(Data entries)
⁂

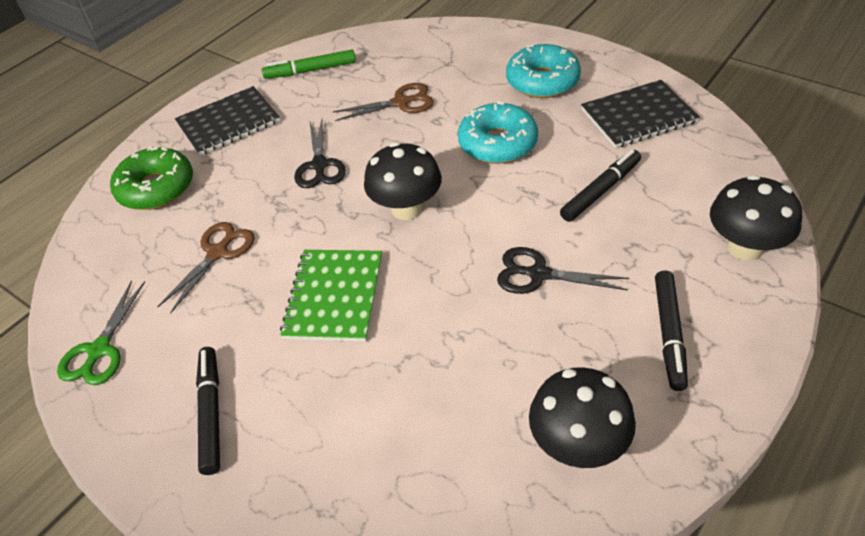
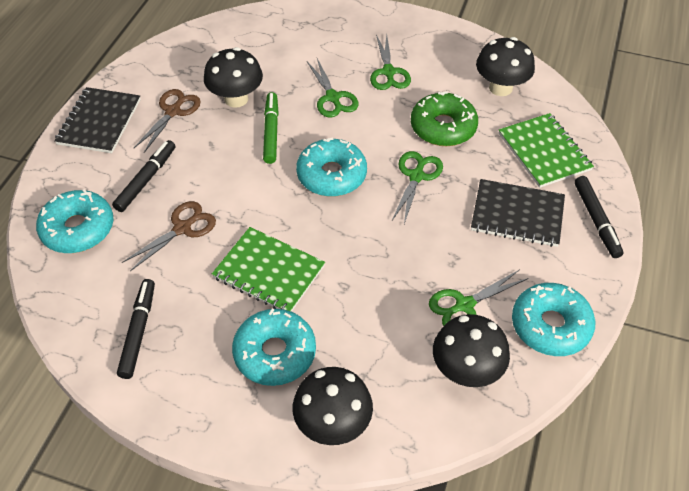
black mushroom: 3 -> 4
black scissors: 2 -> 0
green notebook: 1 -> 2
green scissors: 1 -> 4
turquoise donut: 2 -> 4

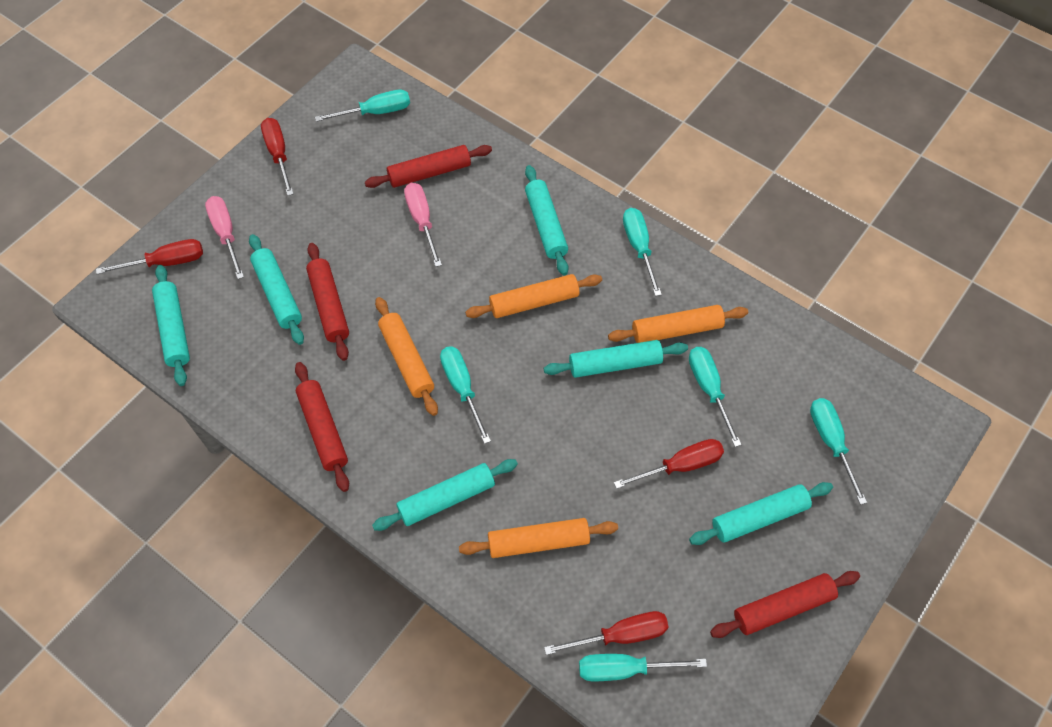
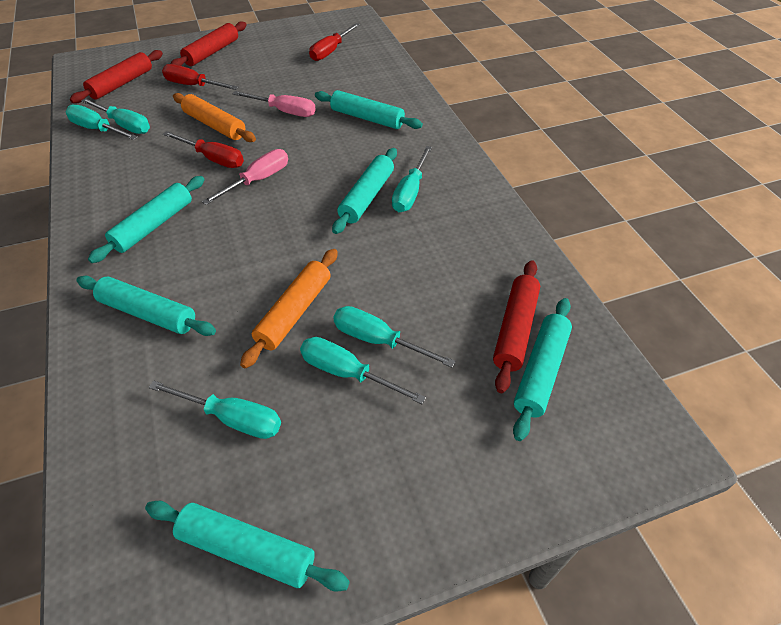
orange rolling pin: 4 -> 2
red rolling pin: 4 -> 3
red screwdriver: 4 -> 3

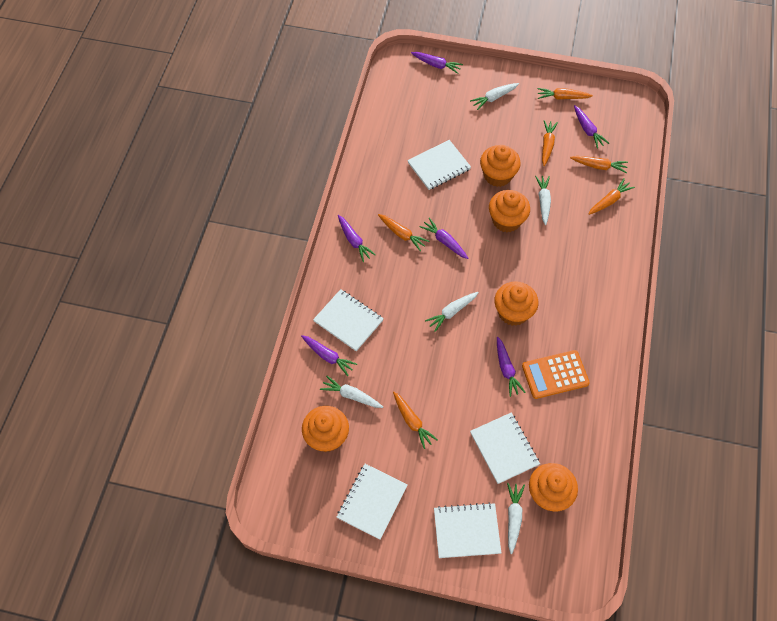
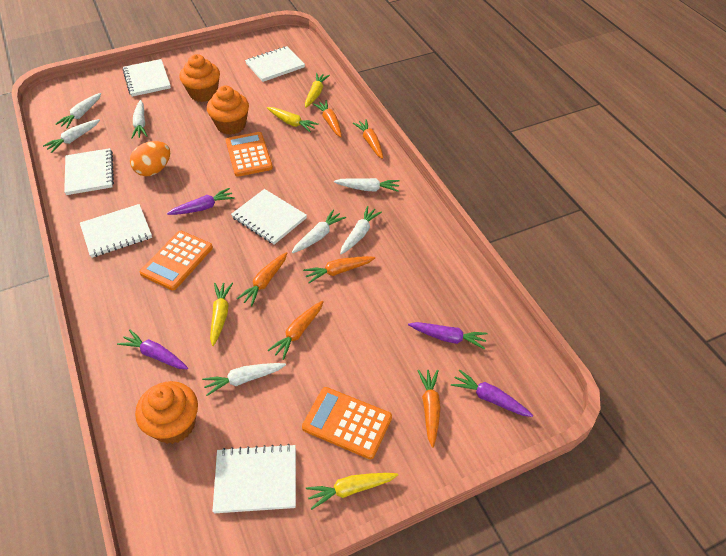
orange calculator: 1 -> 3
orange cupcake: 5 -> 3
orange egg: 0 -> 1
purple carrot: 6 -> 4
white carrot: 5 -> 7
white notebook: 5 -> 6
yellow carrot: 0 -> 4

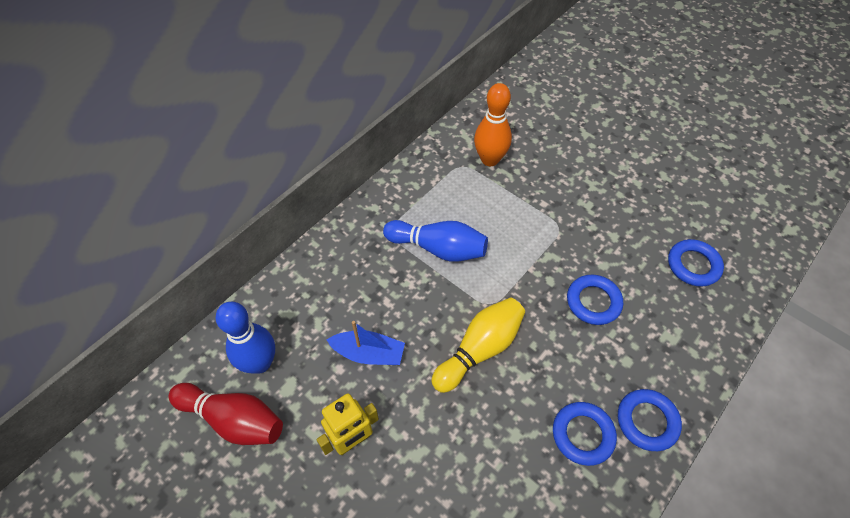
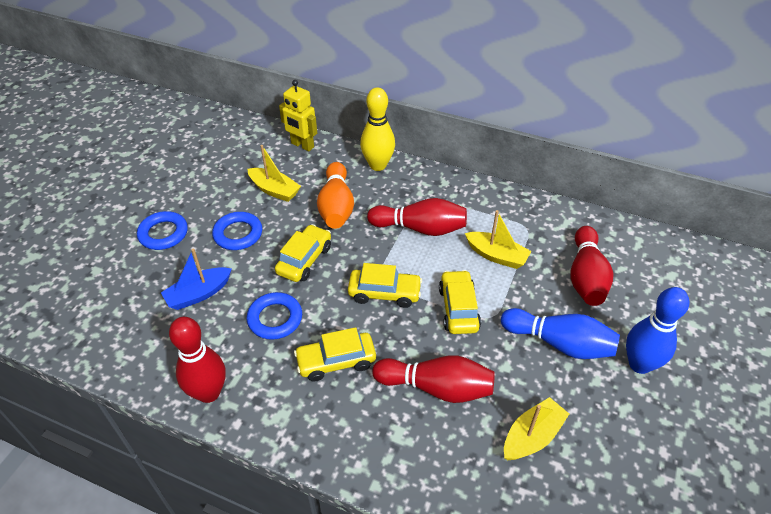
blue ring: 4 -> 3
red bowling pin: 1 -> 4
yellow boat: 0 -> 3
yellow car: 0 -> 4

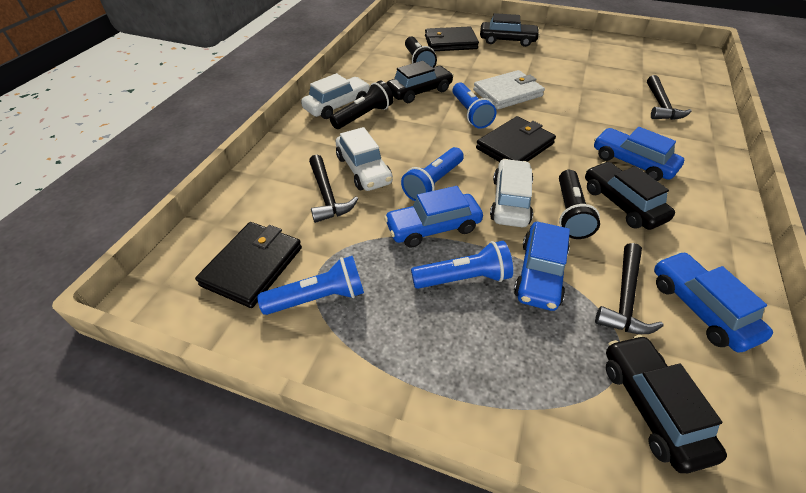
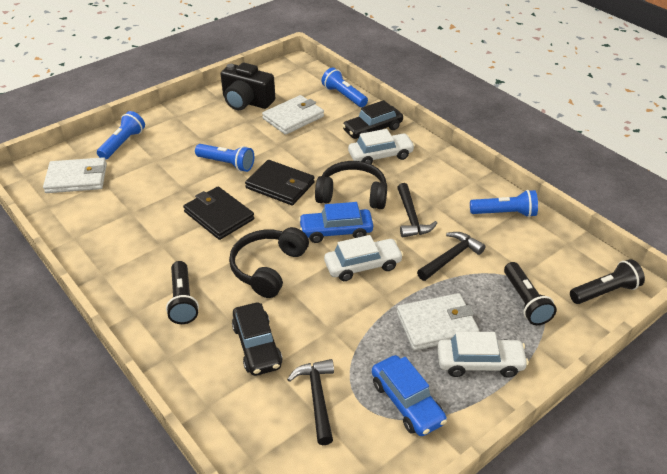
black camera: 0 -> 1
black car: 4 -> 2
black headphones: 0 -> 2
black wallet: 3 -> 2
blue car: 4 -> 2
white wallet: 1 -> 3

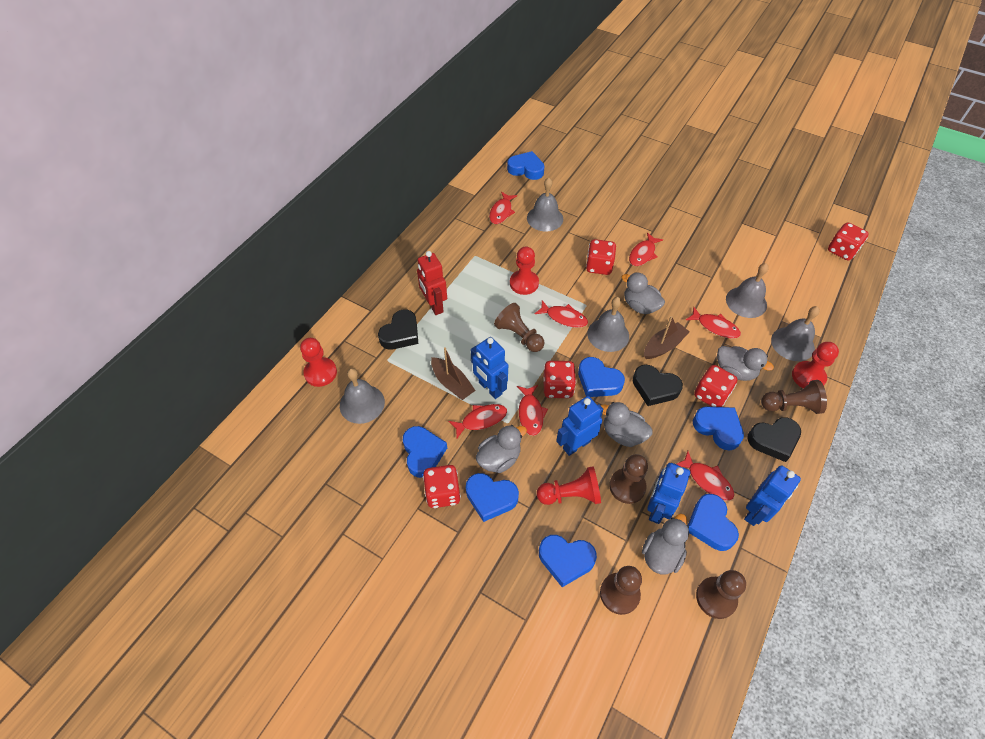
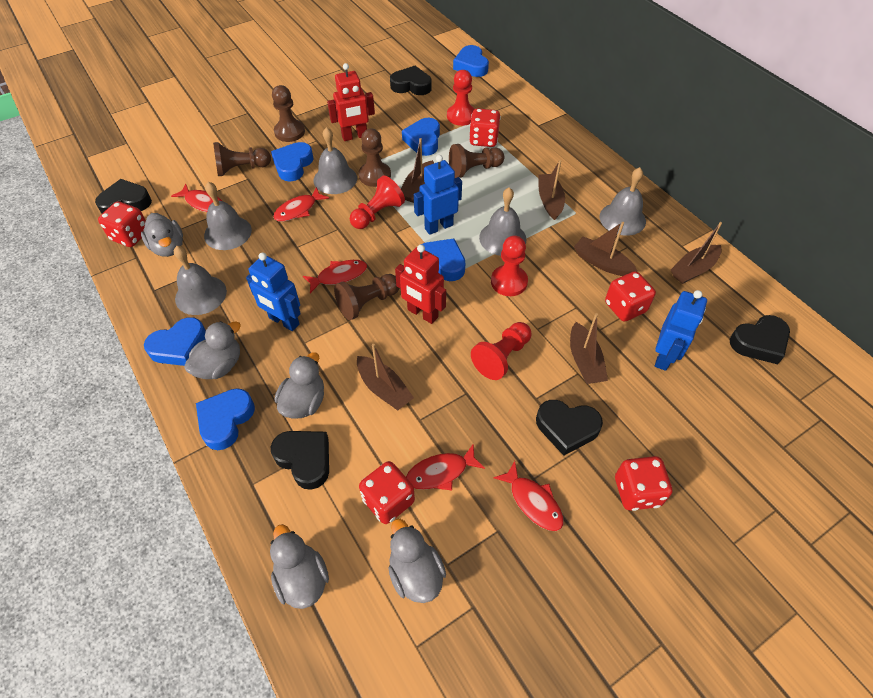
black heart: 3 -> 5
blue heart: 7 -> 6
blue robot: 4 -> 3
brown boat: 2 -> 6
red fish: 7 -> 5
red robot: 1 -> 2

⁂

_TRY IT_
Give back all of the entries above exactly, with the pictures excluded.

_SOLVED PROBLEM_
black mushroom: 3 -> 4
black scissors: 2 -> 0
green notebook: 1 -> 2
green scissors: 1 -> 4
turquoise donut: 2 -> 4

orange rolling pin: 4 -> 2
red rolling pin: 4 -> 3
red screwdriver: 4 -> 3

orange calculator: 1 -> 3
orange cupcake: 5 -> 3
orange egg: 0 -> 1
purple carrot: 6 -> 4
white carrot: 5 -> 7
white notebook: 5 -> 6
yellow carrot: 0 -> 4

blue ring: 4 -> 3
red bowling pin: 1 -> 4
yellow boat: 0 -> 3
yellow car: 0 -> 4

black camera: 0 -> 1
black car: 4 -> 2
black headphones: 0 -> 2
black wallet: 3 -> 2
blue car: 4 -> 2
white wallet: 1 -> 3

black heart: 3 -> 5
blue heart: 7 -> 6
blue robot: 4 -> 3
brown boat: 2 -> 6
red fish: 7 -> 5
red robot: 1 -> 2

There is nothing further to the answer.